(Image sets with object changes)
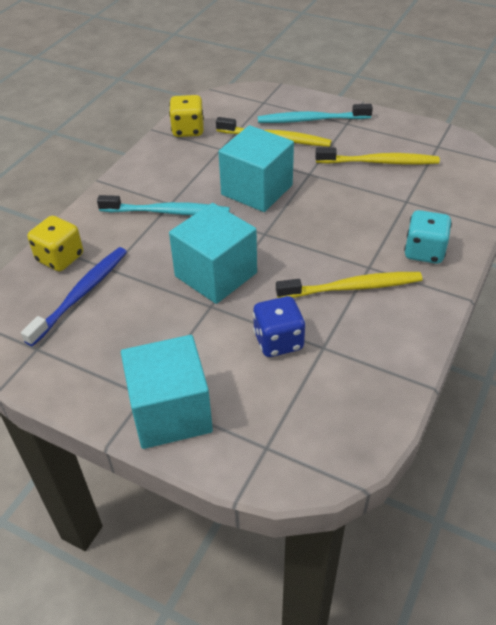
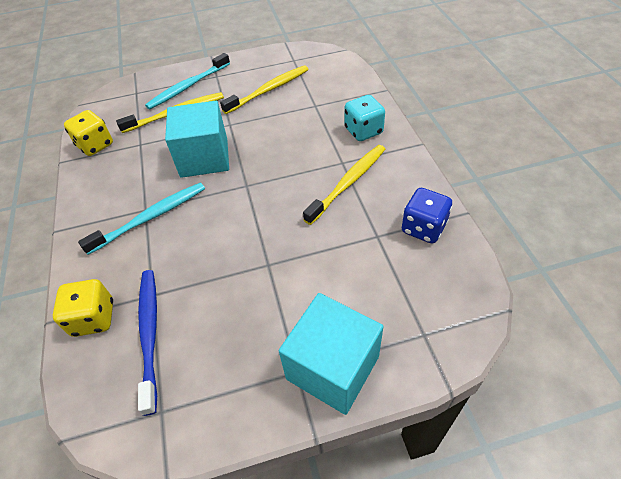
camera: 40 degrees left, 5 degrees up
turquoise cube [169,203,257,304] -> none
blue dice [253,296,306,357] -> blue dice moved to [402,188,452,244]

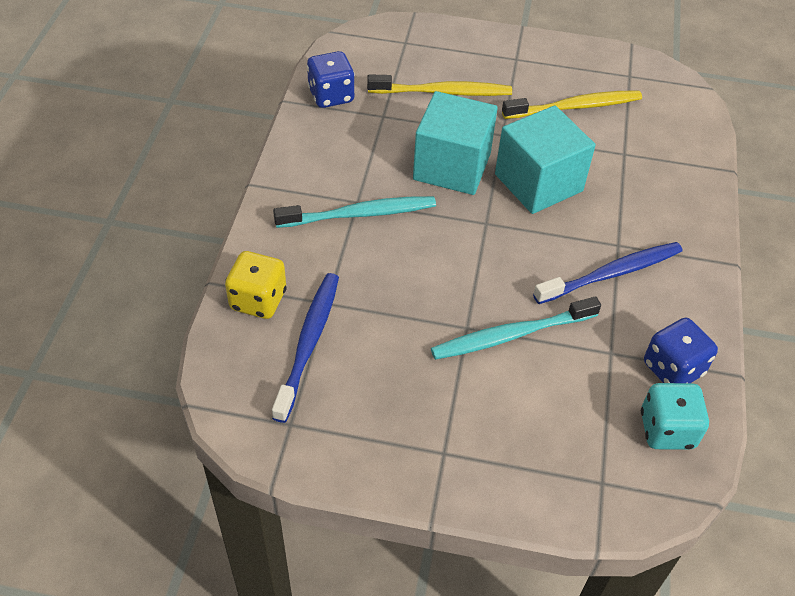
camera: 20 degrees right, 0 degrees up
yellow dice [64,110,113,156] -> blue dice [307,51,355,108]
turquoise toothbrush [145,53,230,109] -> turquoise toothbrush moved to [431,297,601,360]
turquoise cube [279,293,383,415] -> turquoise cube moved to [495,105,596,214]
yellow toothbrush [303,145,385,225] -> blue toothbrush [533,242,683,304]
turquoise dice [344,95,385,141] -> turquoise dice moved to [641,383,709,450]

ASSIGNMENT :: Above are the records. Print exactly, and only, the lines from the line with "turquoise toothbrush [145,53,230,109]" to the line with "yellow toothbrush [303,145,385,225]", both inclusive.

OUTPUT FOR THIS EXERCISE ::
turquoise toothbrush [145,53,230,109] -> turquoise toothbrush moved to [431,297,601,360]
turquoise cube [279,293,383,415] -> turquoise cube moved to [495,105,596,214]
yellow toothbrush [303,145,385,225] -> blue toothbrush [533,242,683,304]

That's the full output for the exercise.